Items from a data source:

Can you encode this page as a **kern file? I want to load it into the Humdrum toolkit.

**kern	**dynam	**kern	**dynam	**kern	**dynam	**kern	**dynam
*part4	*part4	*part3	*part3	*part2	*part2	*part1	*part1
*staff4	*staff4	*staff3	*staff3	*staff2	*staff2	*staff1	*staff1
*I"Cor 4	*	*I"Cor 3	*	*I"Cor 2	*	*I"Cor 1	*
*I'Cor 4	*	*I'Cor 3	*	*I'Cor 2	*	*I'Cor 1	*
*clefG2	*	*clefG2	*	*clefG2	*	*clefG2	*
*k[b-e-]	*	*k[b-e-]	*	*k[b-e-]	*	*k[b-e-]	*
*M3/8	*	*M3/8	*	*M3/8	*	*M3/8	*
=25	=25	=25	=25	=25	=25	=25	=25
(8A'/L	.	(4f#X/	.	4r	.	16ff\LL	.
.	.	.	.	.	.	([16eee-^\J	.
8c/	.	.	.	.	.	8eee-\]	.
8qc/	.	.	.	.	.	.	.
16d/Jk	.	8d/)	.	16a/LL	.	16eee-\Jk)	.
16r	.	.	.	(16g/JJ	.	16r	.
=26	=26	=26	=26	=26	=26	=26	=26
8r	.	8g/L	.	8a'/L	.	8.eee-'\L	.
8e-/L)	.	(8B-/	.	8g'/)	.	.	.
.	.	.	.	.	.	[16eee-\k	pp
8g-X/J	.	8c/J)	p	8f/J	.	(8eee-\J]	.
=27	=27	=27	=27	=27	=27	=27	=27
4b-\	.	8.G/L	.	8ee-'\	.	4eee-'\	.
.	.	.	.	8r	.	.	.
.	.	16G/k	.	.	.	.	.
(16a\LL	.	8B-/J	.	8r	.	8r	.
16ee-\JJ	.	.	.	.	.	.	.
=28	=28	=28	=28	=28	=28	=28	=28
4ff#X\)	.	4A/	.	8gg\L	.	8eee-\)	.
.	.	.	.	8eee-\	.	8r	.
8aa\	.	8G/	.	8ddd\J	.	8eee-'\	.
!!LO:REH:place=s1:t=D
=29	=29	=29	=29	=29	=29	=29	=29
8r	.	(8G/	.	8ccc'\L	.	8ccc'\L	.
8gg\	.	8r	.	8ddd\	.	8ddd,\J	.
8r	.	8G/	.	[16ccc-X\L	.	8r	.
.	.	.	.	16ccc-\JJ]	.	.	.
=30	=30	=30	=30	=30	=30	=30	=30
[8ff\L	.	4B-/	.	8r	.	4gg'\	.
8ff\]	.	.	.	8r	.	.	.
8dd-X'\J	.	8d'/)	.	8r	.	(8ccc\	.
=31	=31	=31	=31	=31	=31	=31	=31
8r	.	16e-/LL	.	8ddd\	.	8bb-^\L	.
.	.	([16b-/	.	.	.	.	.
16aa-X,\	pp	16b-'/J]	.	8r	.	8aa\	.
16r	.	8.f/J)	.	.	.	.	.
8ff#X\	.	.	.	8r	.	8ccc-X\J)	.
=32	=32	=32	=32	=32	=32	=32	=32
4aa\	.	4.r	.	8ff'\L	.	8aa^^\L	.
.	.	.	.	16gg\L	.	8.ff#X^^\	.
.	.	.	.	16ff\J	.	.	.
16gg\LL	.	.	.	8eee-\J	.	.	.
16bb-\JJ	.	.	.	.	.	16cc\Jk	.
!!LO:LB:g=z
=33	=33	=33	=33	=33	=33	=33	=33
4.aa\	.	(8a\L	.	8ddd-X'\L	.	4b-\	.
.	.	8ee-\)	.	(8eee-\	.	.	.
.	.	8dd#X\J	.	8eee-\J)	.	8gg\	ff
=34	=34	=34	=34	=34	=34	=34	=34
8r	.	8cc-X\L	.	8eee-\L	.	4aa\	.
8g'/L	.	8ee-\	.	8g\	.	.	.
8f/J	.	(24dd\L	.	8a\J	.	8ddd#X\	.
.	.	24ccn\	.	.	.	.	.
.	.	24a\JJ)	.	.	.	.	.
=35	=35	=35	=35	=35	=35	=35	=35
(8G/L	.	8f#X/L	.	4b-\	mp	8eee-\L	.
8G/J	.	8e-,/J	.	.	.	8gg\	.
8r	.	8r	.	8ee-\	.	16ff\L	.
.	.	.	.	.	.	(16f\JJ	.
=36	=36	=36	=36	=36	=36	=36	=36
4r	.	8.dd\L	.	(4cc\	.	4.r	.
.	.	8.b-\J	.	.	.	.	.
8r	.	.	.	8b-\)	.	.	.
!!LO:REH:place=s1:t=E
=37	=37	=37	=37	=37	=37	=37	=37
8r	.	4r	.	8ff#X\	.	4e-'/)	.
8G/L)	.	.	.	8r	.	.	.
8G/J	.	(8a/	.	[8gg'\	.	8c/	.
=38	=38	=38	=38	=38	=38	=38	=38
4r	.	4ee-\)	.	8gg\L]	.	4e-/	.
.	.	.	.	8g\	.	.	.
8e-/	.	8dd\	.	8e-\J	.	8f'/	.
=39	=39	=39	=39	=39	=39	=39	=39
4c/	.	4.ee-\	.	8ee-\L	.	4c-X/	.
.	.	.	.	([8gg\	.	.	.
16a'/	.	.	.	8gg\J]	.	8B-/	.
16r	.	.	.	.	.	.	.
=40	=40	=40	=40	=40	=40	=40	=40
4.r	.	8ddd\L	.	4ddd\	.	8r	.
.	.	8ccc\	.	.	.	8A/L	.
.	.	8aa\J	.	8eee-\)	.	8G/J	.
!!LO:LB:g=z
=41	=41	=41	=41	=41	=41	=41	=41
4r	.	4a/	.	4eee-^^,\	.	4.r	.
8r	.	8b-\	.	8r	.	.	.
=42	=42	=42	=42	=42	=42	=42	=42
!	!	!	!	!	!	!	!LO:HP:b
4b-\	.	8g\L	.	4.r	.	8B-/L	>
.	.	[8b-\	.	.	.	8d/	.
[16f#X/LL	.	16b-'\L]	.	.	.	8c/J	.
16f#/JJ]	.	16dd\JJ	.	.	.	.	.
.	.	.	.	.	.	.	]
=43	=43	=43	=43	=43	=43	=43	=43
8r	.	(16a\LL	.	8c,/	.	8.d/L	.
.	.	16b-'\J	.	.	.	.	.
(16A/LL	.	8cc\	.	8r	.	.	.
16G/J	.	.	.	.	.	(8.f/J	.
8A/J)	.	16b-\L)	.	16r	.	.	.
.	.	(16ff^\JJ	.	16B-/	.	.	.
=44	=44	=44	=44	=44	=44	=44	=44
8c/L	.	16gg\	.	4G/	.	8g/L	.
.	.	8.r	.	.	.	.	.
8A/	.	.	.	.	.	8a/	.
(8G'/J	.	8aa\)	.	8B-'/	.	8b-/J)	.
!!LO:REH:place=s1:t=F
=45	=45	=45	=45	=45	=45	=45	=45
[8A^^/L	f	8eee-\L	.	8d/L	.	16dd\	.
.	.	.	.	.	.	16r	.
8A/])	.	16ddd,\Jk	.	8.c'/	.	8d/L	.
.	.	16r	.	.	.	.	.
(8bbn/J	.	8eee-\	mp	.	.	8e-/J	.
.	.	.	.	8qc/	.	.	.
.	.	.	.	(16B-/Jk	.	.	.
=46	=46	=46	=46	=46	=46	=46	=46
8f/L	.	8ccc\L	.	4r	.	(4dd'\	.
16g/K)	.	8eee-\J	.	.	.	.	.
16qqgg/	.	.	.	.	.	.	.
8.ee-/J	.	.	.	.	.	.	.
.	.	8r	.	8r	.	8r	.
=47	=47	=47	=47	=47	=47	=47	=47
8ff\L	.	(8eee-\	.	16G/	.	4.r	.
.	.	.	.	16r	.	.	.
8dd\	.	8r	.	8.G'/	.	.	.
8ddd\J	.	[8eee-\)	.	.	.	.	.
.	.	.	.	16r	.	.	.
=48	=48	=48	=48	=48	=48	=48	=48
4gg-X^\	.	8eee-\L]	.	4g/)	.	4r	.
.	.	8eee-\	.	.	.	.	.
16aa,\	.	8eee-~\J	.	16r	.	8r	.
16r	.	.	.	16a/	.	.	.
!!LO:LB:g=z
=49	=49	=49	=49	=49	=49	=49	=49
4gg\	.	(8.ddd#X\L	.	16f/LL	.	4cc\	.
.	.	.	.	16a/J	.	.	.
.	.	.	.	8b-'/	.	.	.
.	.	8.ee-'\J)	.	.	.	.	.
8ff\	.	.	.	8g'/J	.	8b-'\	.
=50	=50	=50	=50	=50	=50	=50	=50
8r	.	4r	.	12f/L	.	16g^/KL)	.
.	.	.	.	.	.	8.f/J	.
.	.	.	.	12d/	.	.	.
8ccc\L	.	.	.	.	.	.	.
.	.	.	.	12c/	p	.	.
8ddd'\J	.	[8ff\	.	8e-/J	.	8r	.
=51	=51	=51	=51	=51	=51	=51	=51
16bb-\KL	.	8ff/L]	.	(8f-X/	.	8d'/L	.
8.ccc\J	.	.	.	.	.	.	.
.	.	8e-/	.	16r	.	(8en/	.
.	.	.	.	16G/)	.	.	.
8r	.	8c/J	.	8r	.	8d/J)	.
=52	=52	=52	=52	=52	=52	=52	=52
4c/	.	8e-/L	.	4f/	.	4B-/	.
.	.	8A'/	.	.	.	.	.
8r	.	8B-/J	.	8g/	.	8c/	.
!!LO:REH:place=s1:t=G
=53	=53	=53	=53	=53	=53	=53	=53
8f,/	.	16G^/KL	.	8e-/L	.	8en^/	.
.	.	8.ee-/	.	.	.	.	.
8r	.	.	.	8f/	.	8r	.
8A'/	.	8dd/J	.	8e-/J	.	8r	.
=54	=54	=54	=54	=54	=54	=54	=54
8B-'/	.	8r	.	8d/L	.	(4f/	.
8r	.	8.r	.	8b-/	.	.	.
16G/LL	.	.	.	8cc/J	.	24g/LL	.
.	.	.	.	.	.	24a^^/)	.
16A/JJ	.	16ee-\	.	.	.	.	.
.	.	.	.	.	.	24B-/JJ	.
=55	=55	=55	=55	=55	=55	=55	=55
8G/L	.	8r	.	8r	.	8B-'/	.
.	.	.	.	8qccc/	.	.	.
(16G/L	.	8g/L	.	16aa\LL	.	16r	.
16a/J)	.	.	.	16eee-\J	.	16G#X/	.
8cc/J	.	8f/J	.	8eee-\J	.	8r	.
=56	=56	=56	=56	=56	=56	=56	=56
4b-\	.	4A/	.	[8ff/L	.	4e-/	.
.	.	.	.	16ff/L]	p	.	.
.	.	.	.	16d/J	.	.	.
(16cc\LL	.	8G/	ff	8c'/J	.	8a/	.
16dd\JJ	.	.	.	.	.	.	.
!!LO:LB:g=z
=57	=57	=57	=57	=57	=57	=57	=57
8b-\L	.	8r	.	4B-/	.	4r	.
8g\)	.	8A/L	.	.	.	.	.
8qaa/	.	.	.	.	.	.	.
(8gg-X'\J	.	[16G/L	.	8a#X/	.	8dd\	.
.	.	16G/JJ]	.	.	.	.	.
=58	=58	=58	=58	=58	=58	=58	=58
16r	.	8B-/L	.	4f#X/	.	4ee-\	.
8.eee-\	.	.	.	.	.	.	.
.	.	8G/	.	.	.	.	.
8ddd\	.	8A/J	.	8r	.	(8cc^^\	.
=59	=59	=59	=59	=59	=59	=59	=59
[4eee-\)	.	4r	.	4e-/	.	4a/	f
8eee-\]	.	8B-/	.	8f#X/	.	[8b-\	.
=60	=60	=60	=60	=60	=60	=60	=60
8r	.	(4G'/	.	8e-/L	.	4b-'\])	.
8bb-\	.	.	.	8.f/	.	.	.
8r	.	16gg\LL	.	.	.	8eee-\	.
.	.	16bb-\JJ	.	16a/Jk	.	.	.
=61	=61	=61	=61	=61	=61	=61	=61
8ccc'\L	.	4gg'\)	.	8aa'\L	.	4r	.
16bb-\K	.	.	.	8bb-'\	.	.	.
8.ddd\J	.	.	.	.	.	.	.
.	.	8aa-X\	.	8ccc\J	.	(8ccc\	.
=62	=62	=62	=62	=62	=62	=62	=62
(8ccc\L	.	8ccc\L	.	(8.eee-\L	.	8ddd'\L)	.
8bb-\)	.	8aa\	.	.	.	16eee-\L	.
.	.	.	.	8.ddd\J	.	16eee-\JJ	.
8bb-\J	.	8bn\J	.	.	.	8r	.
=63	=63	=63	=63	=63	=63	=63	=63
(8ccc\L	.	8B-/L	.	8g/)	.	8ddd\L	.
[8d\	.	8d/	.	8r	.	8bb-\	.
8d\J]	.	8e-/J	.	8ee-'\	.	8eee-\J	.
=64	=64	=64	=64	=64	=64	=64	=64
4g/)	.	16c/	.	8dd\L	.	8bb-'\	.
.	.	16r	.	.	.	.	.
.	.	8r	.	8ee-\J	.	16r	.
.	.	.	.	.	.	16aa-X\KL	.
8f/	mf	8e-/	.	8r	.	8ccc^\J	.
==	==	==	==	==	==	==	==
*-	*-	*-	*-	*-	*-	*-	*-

TASK OBJECTIVE ▸
Copy each line of the data above that contains the string "place", treating uppercase and lowercase letters as different.

OUTPUT FOR THIS TASK ▸
!!LO:REH:place=s1:t=D
!!LO:REH:place=s1:t=E
!!LO:REH:place=s1:t=F
!!LO:REH:place=s1:t=G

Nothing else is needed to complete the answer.